● Directions: Print the listing below from its opening line through the line holding "purple padlock: 3 -> 1", both ends included.

● Records shown:
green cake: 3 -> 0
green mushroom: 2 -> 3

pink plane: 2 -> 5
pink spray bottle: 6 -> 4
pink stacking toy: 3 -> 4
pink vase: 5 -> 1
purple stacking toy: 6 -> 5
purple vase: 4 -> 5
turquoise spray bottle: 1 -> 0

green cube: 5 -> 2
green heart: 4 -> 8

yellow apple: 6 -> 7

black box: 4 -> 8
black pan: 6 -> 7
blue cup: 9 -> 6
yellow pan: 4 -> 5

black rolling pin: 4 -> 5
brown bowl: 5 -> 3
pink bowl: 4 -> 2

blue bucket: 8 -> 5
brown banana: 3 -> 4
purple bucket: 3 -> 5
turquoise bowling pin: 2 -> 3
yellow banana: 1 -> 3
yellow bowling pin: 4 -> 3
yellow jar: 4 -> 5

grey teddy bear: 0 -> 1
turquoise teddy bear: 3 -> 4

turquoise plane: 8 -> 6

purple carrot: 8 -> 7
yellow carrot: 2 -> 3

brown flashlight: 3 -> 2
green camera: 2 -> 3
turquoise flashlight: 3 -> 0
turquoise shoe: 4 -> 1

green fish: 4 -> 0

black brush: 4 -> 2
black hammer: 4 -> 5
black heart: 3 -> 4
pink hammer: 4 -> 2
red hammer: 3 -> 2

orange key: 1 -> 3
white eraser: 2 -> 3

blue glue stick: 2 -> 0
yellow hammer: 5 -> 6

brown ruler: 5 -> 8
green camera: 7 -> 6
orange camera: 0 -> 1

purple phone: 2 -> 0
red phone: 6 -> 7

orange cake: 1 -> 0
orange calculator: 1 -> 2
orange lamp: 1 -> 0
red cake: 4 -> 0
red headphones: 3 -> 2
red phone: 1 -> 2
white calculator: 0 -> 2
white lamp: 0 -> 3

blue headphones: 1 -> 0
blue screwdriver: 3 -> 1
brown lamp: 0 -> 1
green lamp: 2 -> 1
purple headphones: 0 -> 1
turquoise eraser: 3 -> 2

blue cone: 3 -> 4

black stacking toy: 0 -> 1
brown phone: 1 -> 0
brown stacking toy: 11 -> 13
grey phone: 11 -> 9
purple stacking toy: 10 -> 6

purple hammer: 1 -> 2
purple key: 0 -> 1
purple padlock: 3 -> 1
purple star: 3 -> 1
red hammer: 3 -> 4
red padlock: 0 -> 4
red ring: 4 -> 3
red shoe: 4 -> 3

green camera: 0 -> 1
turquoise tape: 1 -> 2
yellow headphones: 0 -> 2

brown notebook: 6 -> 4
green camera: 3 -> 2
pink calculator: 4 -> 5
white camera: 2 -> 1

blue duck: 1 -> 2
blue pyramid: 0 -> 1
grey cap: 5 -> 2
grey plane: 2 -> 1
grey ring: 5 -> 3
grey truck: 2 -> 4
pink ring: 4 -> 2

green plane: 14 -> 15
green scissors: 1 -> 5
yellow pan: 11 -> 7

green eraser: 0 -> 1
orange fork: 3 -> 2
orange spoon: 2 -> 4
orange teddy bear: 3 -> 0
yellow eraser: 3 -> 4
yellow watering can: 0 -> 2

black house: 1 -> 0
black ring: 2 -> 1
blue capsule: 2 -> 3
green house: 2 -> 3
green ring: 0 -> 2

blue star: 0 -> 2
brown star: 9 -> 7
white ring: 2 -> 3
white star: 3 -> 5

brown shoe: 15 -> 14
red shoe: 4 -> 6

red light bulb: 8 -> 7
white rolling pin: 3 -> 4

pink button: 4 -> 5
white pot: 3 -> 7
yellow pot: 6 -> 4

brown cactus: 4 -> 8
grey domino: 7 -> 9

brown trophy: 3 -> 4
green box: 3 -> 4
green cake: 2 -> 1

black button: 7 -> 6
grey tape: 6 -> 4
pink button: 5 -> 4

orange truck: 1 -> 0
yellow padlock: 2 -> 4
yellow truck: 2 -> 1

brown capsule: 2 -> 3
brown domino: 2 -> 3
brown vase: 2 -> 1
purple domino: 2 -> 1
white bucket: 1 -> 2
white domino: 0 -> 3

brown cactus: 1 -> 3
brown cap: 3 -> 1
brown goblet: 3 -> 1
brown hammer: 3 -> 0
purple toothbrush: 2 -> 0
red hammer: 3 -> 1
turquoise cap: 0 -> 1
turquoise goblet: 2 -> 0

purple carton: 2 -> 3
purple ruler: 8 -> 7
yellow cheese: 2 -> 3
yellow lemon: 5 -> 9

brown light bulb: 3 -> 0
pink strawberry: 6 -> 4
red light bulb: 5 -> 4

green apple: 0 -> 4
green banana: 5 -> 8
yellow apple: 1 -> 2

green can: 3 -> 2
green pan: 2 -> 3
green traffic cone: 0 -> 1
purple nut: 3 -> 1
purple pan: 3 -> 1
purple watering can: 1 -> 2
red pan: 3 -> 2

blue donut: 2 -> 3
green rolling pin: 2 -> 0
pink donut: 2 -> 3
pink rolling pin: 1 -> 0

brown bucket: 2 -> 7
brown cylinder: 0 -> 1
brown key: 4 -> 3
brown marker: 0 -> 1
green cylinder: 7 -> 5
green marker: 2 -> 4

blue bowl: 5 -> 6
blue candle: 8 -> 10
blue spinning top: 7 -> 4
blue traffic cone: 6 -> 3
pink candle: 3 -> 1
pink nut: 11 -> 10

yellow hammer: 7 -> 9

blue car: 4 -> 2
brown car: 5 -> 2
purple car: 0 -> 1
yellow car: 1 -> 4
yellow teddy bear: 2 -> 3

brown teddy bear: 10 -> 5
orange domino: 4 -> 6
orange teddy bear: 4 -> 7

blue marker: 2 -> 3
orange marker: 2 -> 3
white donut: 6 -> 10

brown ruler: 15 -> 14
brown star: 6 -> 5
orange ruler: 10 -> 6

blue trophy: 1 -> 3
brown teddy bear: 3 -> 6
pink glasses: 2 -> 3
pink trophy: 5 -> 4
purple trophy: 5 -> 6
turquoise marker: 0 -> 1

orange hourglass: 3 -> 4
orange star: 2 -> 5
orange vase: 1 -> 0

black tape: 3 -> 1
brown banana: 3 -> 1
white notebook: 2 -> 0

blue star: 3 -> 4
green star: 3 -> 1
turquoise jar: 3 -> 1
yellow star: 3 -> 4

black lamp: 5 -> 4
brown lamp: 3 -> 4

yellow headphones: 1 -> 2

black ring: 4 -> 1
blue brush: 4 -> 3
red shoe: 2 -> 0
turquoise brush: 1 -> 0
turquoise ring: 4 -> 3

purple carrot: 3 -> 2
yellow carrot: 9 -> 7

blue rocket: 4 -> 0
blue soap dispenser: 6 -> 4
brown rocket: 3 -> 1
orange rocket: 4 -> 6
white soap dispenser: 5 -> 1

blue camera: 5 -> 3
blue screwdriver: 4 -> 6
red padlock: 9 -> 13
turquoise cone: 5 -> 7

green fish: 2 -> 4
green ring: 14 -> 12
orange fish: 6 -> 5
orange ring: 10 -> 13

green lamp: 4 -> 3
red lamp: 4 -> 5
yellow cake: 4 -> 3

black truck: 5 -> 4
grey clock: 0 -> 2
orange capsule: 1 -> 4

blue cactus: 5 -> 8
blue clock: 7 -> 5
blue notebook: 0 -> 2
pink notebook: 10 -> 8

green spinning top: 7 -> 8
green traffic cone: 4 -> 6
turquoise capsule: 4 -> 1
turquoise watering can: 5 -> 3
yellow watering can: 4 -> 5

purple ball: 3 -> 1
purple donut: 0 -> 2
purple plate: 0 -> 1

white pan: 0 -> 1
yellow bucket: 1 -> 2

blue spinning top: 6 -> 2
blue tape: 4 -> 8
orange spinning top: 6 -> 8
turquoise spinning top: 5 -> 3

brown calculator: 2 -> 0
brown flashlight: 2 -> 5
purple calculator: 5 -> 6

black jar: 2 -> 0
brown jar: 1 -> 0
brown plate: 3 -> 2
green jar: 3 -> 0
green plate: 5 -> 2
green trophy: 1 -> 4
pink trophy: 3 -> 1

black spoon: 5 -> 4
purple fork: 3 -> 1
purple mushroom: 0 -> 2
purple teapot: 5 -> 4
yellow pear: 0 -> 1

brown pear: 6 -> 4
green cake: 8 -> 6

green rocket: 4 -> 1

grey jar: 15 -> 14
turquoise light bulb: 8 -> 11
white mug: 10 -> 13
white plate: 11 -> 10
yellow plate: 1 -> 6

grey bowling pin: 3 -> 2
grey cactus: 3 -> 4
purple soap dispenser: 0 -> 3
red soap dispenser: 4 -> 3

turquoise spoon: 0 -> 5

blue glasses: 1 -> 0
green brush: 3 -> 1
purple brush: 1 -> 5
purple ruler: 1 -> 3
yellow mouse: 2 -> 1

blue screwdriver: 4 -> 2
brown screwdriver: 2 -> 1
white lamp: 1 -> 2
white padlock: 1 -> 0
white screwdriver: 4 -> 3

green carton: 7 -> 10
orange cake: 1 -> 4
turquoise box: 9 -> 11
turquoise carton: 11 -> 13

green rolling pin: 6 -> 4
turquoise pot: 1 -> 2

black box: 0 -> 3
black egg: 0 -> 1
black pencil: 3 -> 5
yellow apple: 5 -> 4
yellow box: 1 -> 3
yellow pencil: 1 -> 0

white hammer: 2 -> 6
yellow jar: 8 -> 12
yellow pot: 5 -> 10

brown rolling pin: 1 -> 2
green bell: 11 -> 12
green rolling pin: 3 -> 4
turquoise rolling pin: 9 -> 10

● Solution for this task:
green cake: 3 -> 0
green mushroom: 2 -> 3

pink plane: 2 -> 5
pink spray bottle: 6 -> 4
pink stacking toy: 3 -> 4
pink vase: 5 -> 1
purple stacking toy: 6 -> 5
purple vase: 4 -> 5
turquoise spray bottle: 1 -> 0

green cube: 5 -> 2
green heart: 4 -> 8

yellow apple: 6 -> 7

black box: 4 -> 8
black pan: 6 -> 7
blue cup: 9 -> 6
yellow pan: 4 -> 5

black rolling pin: 4 -> 5
brown bowl: 5 -> 3
pink bowl: 4 -> 2

blue bucket: 8 -> 5
brown banana: 3 -> 4
purple bucket: 3 -> 5
turquoise bowling pin: 2 -> 3
yellow banana: 1 -> 3
yellow bowling pin: 4 -> 3
yellow jar: 4 -> 5

grey teddy bear: 0 -> 1
turquoise teddy bear: 3 -> 4

turquoise plane: 8 -> 6

purple carrot: 8 -> 7
yellow carrot: 2 -> 3

brown flashlight: 3 -> 2
green camera: 2 -> 3
turquoise flashlight: 3 -> 0
turquoise shoe: 4 -> 1

green fish: 4 -> 0

black brush: 4 -> 2
black hammer: 4 -> 5
black heart: 3 -> 4
pink hammer: 4 -> 2
red hammer: 3 -> 2

orange key: 1 -> 3
white eraser: 2 -> 3

blue glue stick: 2 -> 0
yellow hammer: 5 -> 6

brown ruler: 5 -> 8
green camera: 7 -> 6
orange camera: 0 -> 1

purple phone: 2 -> 0
red phone: 6 -> 7

orange cake: 1 -> 0
orange calculator: 1 -> 2
orange lamp: 1 -> 0
red cake: 4 -> 0
red headphones: 3 -> 2
red phone: 1 -> 2
white calculator: 0 -> 2
white lamp: 0 -> 3

blue headphones: 1 -> 0
blue screwdriver: 3 -> 1
brown lamp: 0 -> 1
green lamp: 2 -> 1
purple headphones: 0 -> 1
turquoise eraser: 3 -> 2

blue cone: 3 -> 4

black stacking toy: 0 -> 1
brown phone: 1 -> 0
brown stacking toy: 11 -> 13
grey phone: 11 -> 9
purple stacking toy: 10 -> 6

purple hammer: 1 -> 2
purple key: 0 -> 1
purple padlock: 3 -> 1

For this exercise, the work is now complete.